Scene difference descriptions:
>>>>>
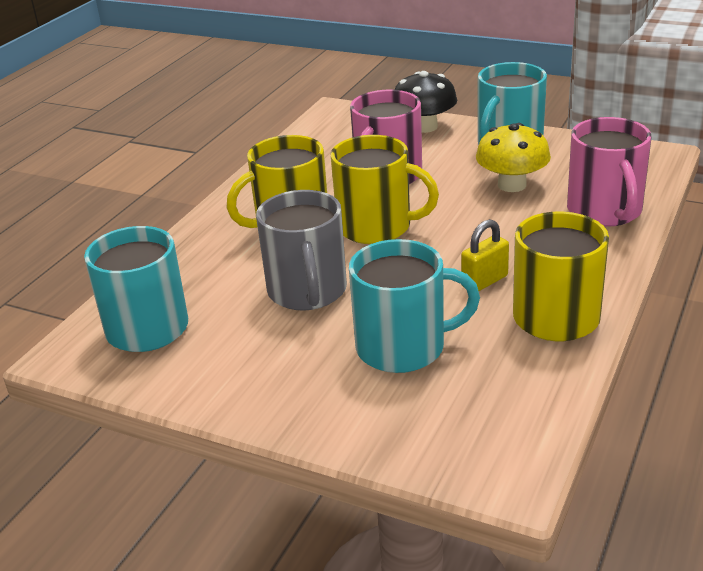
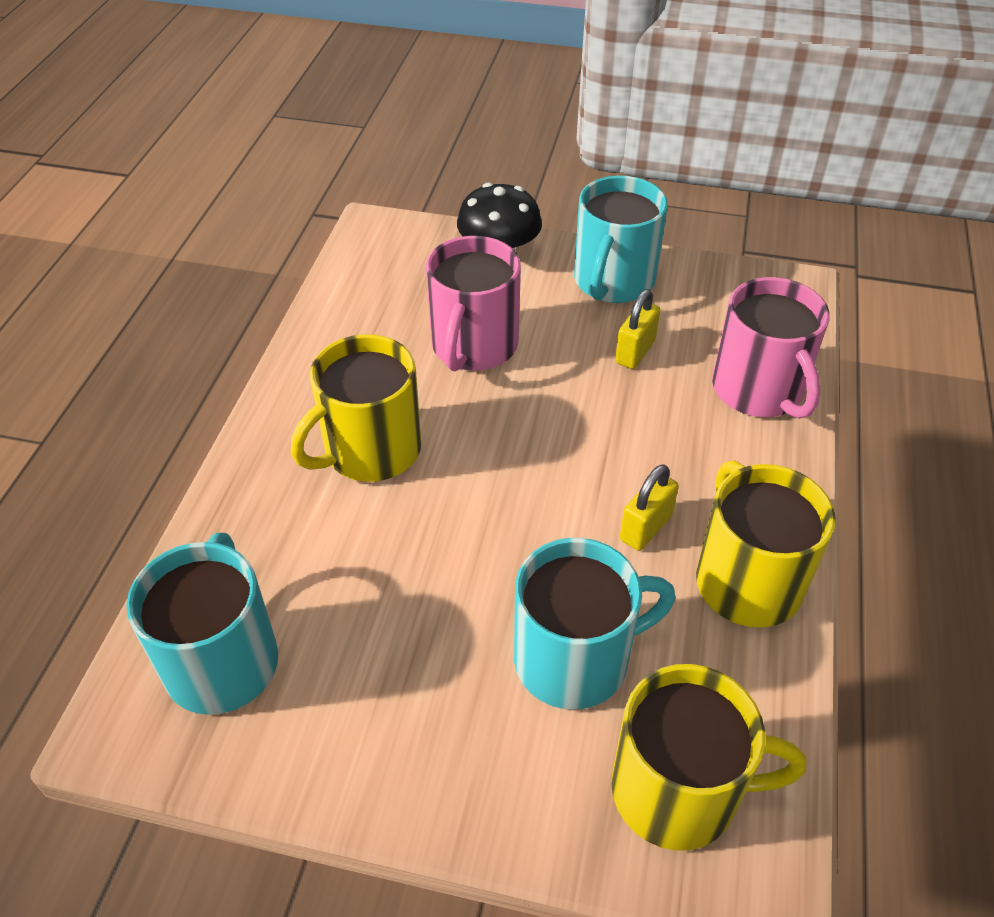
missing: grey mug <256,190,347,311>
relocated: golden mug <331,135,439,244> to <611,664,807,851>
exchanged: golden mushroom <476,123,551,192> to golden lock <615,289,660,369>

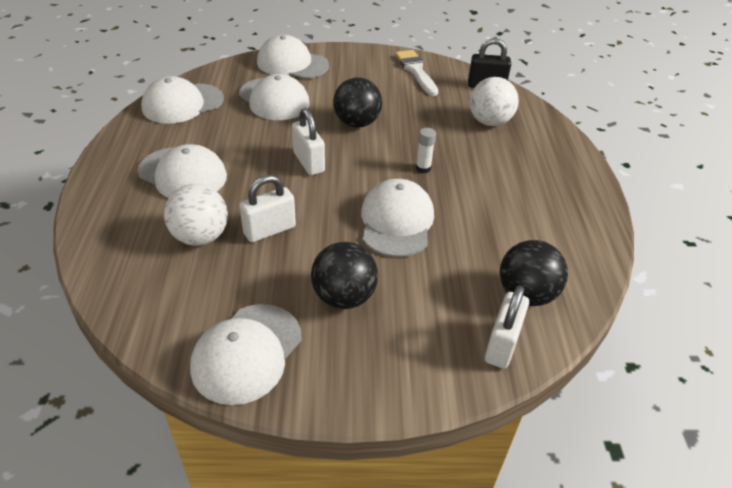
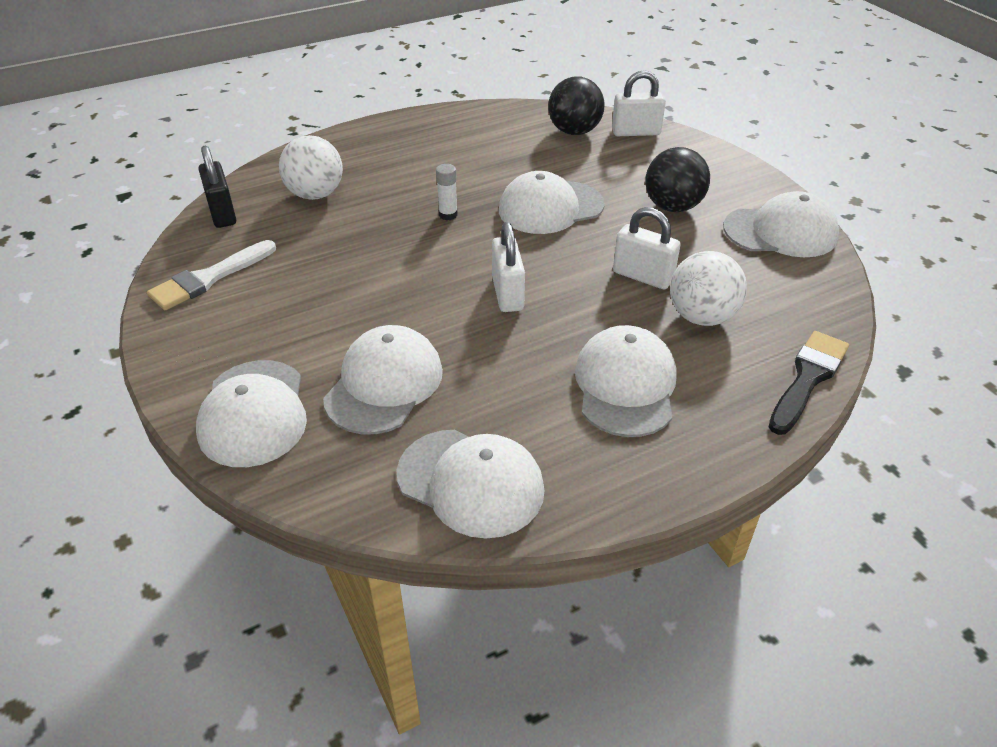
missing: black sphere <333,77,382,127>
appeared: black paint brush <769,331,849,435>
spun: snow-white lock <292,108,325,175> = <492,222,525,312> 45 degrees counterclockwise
<<<<<
§ **What you have to do**
Once the pictures are set aside, what is needed is the lines from the line with "exchanged: golden mushroom" through the end of the data, written out exactly and alone.

§ **Reply to the exercise**
exchanged: golden mushroom <476,123,551,192> to golden lock <615,289,660,369>

missing: black sphere <333,77,382,127>
appeared: black paint brush <769,331,849,435>
spun: snow-white lock <292,108,325,175> = <492,222,525,312> 45 degrees counterclockwise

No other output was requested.